Collected data
▬▬▬

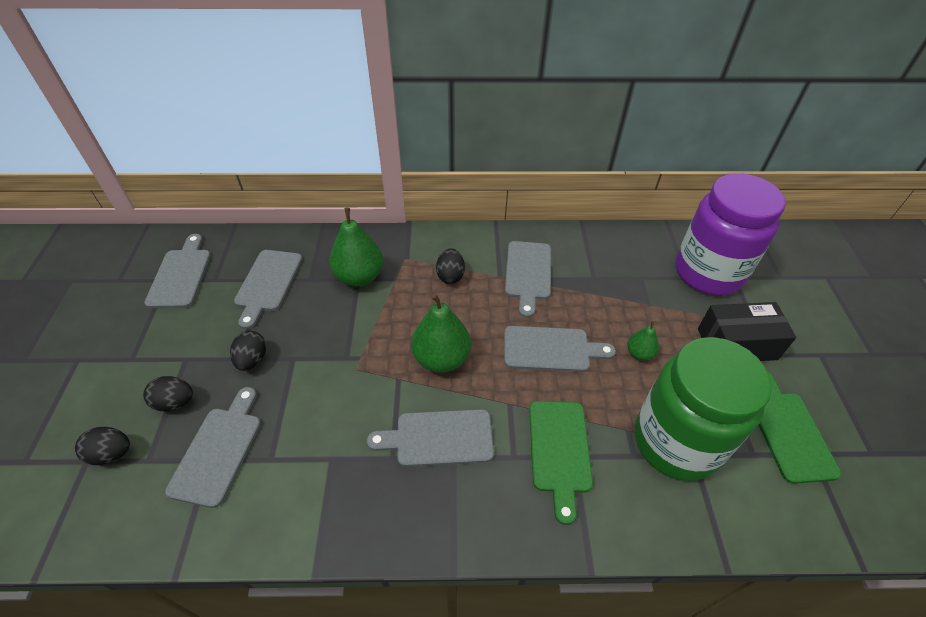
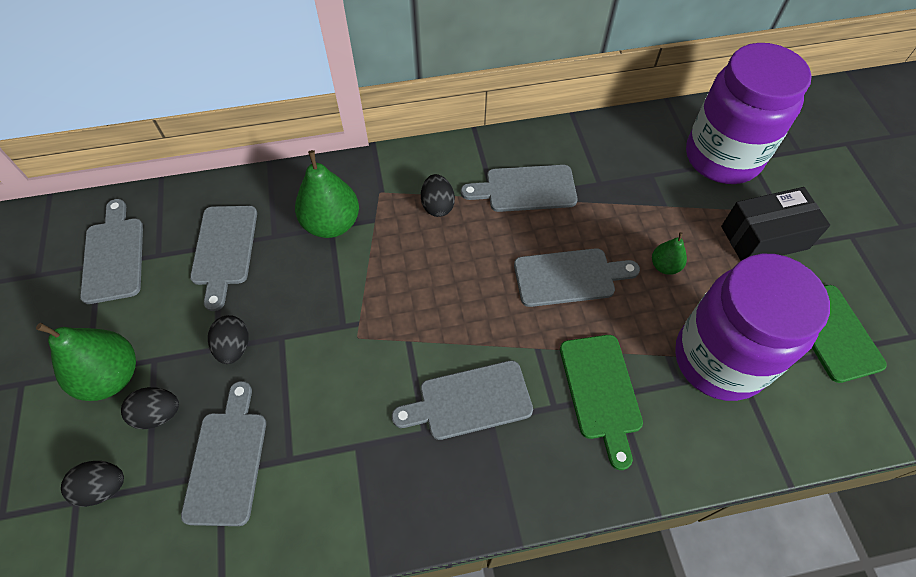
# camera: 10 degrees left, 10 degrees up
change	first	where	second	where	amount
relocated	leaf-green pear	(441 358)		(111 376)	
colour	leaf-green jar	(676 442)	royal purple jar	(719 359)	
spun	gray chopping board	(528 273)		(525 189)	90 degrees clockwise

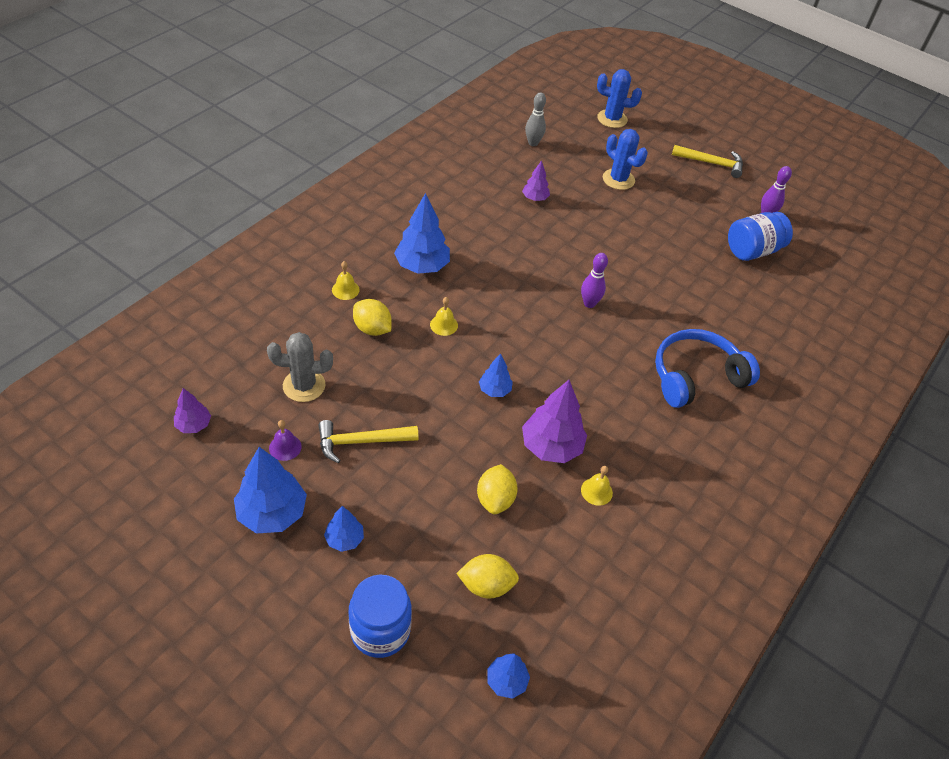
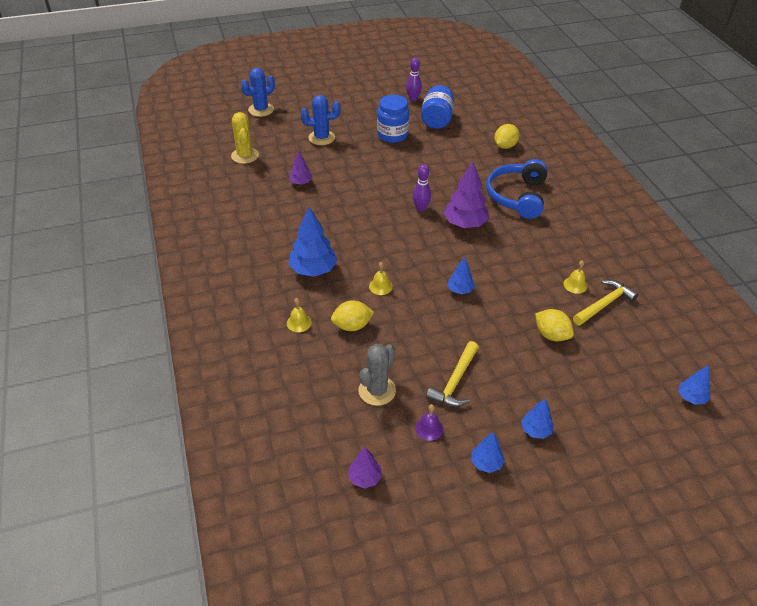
# camera: 50 degrees left, 5 degrees down
change	first	where	second	where	amount
relocated	cobalt jar	(380 630)		(392 135)	
relocated	bright yellow lemon	(486 585)		(505 146)	
relocated	royal purple fir tree	(551 446)		(465 224)	
relocated	bright yellow claw hammer	(711 163)		(604 304)	
exchanged	gray tenpin	(533 143)	bright yellow saguaro cactus	(245 156)	
size	cobalt fir tree	(272 513)		(486 463)	x0.55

▬▬▬

The problem: Exact copy, no pictures: please print every record above as written.

Response for this exercise:
# camera: 10 degrees left, 10 degrees up
change	first	where	second	where	amount
relocated	leaf-green pear	(441 358)		(111 376)	
colour	leaf-green jar	(676 442)	royal purple jar	(719 359)	
spun	gray chopping board	(528 273)		(525 189)	90 degrees clockwise

# camera: 50 degrees left, 5 degrees down
change	first	where	second	where	amount
relocated	cobalt jar	(380 630)		(392 135)	
relocated	bright yellow lemon	(486 585)		(505 146)	
relocated	royal purple fir tree	(551 446)		(465 224)	
relocated	bright yellow claw hammer	(711 163)		(604 304)	
exchanged	gray tenpin	(533 143)	bright yellow saguaro cactus	(245 156)	
size	cobalt fir tree	(272 513)		(486 463)	x0.55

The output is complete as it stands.